DATA SUPPLIED Block Start
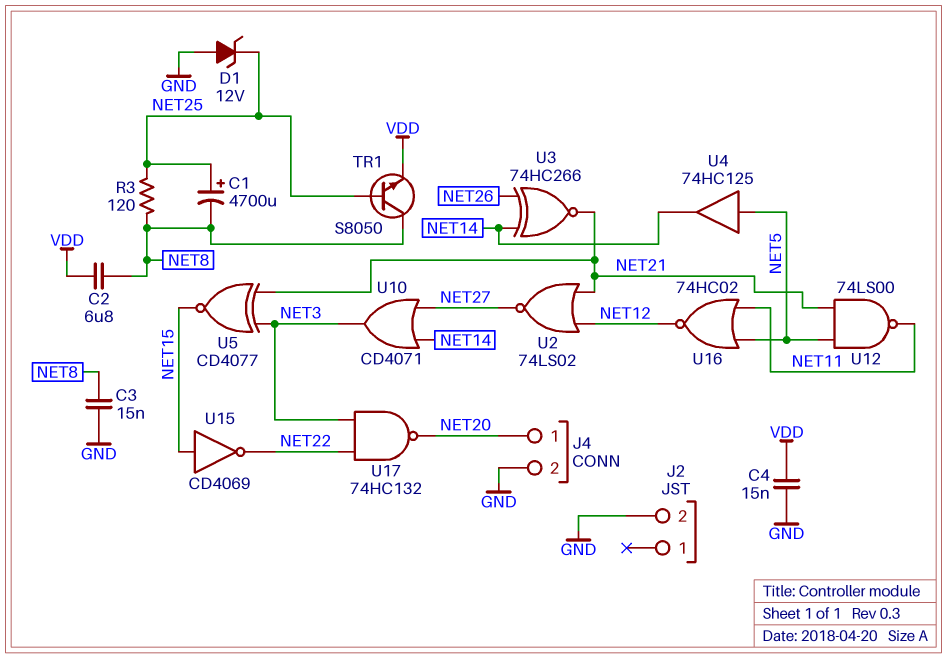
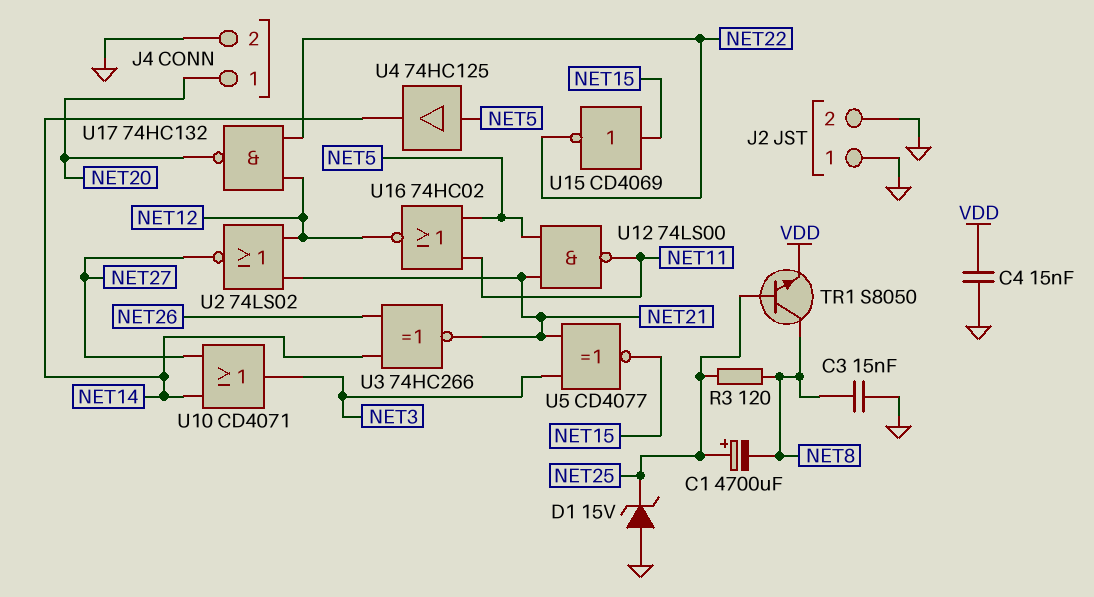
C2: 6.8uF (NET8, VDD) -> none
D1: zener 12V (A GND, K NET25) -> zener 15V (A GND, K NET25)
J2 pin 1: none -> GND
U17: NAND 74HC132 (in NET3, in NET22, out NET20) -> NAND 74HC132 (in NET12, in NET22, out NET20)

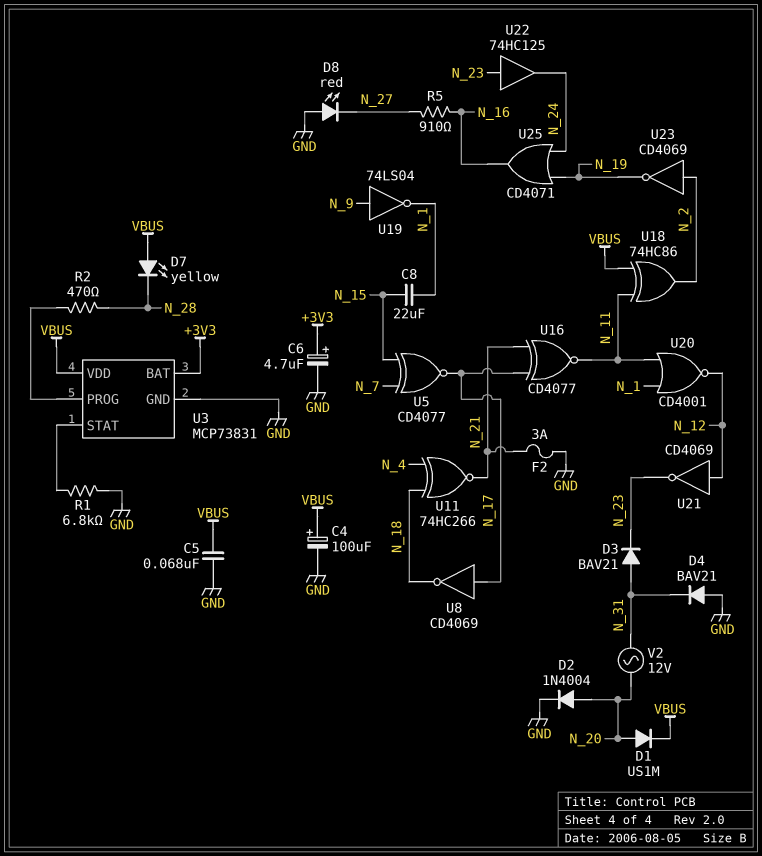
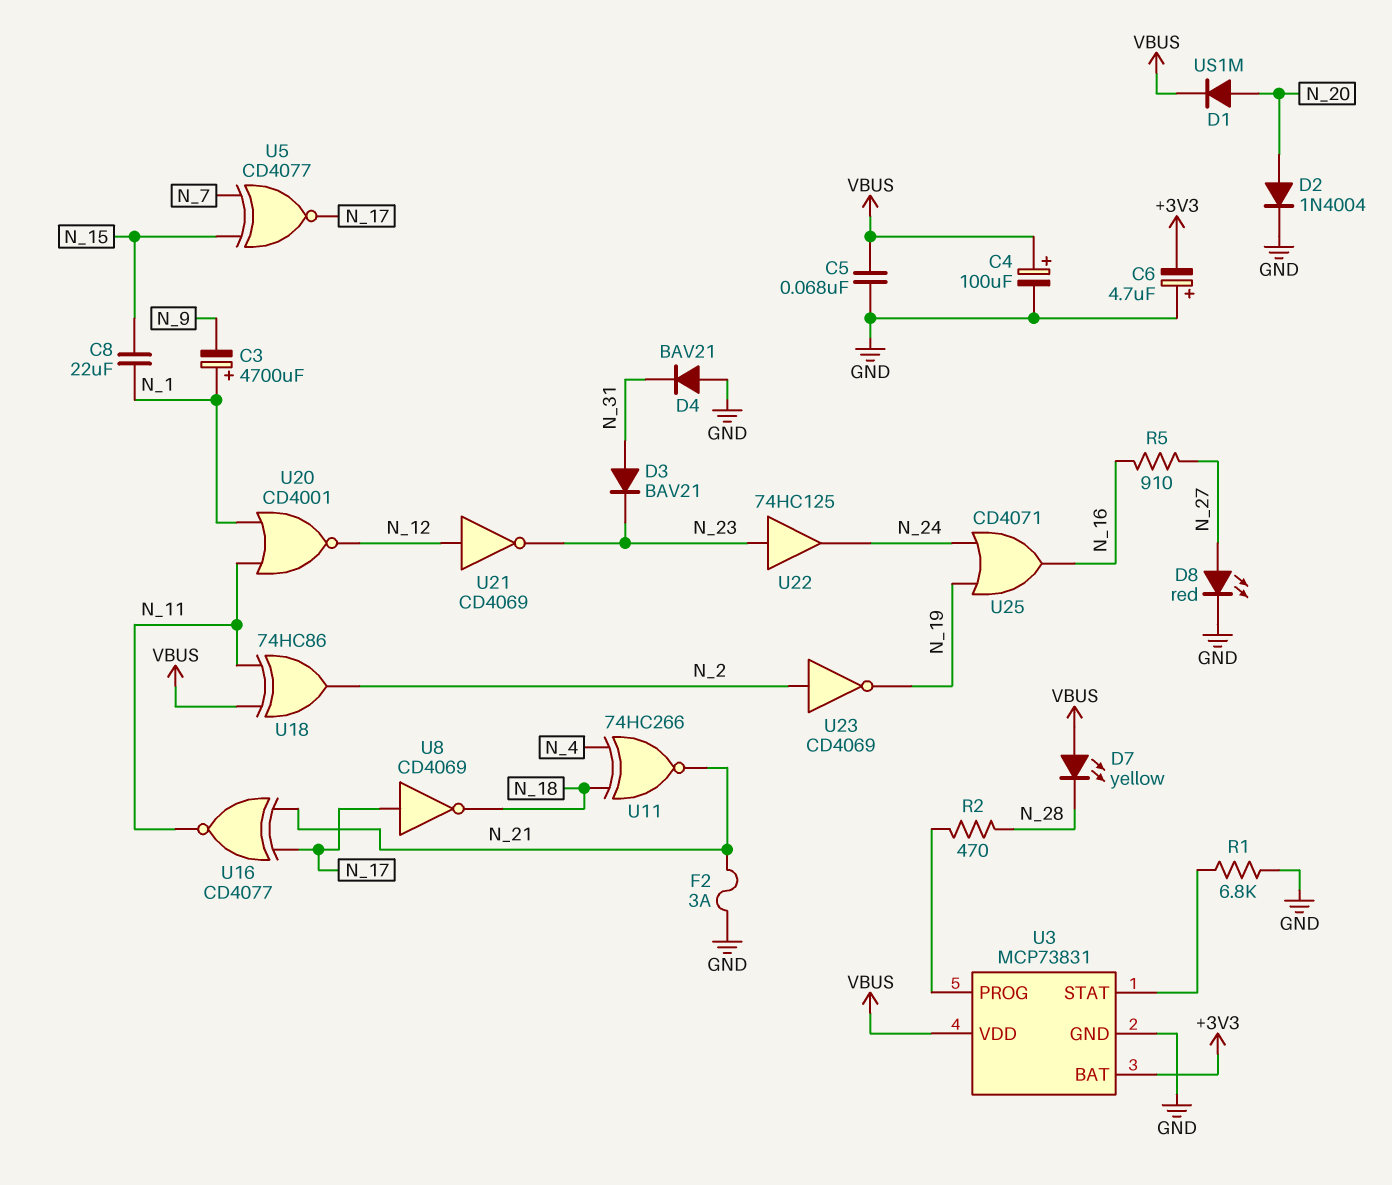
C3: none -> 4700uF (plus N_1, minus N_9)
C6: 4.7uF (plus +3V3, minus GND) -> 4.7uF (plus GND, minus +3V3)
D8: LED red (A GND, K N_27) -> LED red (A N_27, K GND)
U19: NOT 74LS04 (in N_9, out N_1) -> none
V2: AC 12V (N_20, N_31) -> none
DATA SUPPLIED Block End
_TASK DESCRIPTION_
Make an exact copy of the lines from the one holding "J2 pin 1: none -> GND" through the end of the material, both ends included, and keep the pictures out of it.

_PROBLEM SOLUTION_
J2 pin 1: none -> GND
U17: NAND 74HC132 (in NET3, in NET22, out NET20) -> NAND 74HC132 (in NET12, in NET22, out NET20)

C3: none -> 4700uF (plus N_1, minus N_9)
C6: 4.7uF (plus +3V3, minus GND) -> 4.7uF (plus GND, minus +3V3)
D8: LED red (A GND, K N_27) -> LED red (A N_27, K GND)
U19: NOT 74LS04 (in N_9, out N_1) -> none
V2: AC 12V (N_20, N_31) -> none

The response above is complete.